Your transcription must include every record word for word and no pictures.

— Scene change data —
★ ★ ★
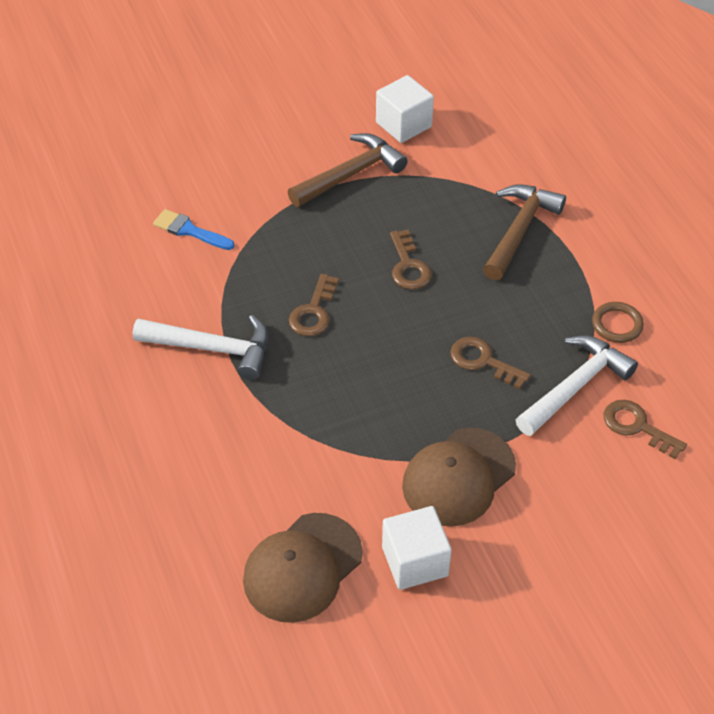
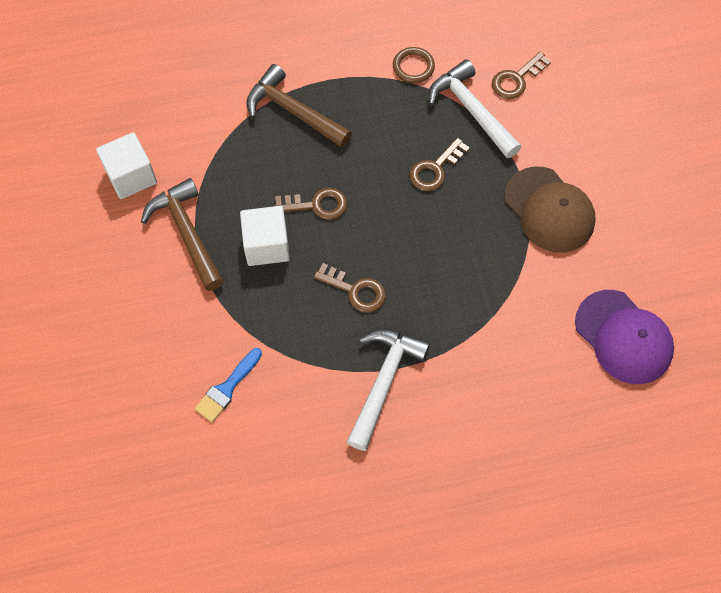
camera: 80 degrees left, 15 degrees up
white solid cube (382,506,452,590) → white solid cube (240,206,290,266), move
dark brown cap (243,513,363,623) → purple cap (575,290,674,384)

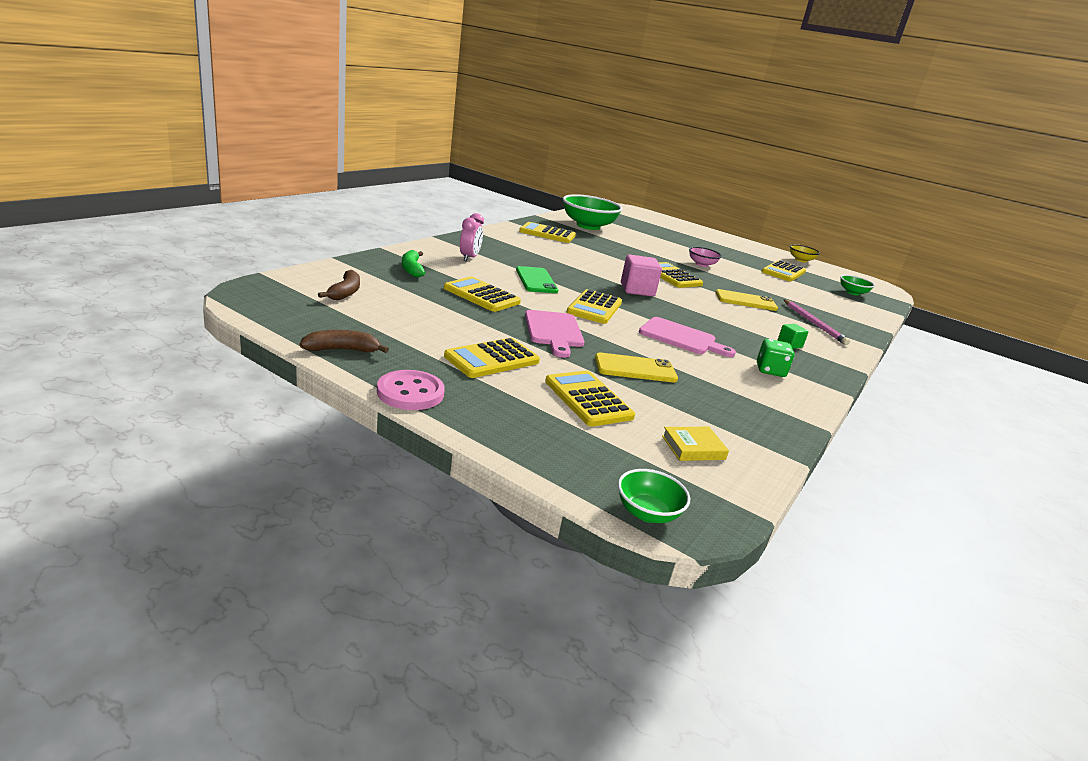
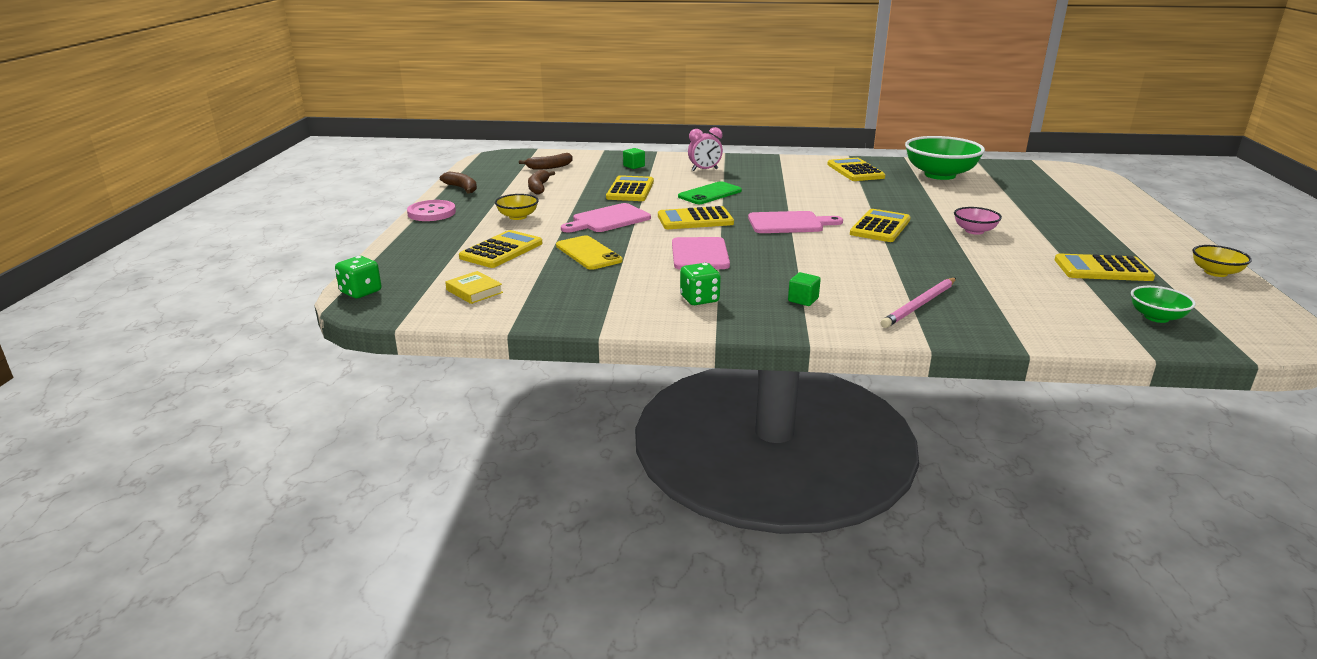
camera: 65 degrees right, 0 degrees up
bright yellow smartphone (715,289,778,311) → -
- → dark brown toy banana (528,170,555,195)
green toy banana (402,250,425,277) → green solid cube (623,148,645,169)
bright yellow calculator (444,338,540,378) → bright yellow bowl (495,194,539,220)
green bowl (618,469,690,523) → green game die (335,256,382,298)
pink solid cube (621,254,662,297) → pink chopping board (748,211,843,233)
★ ★ ★
— Response area —
camera: 80 degrees left, 15 degrees up
white solid cube (382,506,452,590) → white solid cube (240,206,290,266), move
dark brown cap (243,513,363,623) → purple cap (575,290,674,384)

camera: 65 degrees right, 0 degrees up
bright yellow smartphone (715,289,778,311) → -
- → dark brown toy banana (528,170,555,195)
green toy banana (402,250,425,277) → green solid cube (623,148,645,169)
bright yellow calculator (444,338,540,378) → bright yellow bowl (495,194,539,220)
green bowl (618,469,690,523) → green game die (335,256,382,298)
pink solid cube (621,254,662,297) → pink chopping board (748,211,843,233)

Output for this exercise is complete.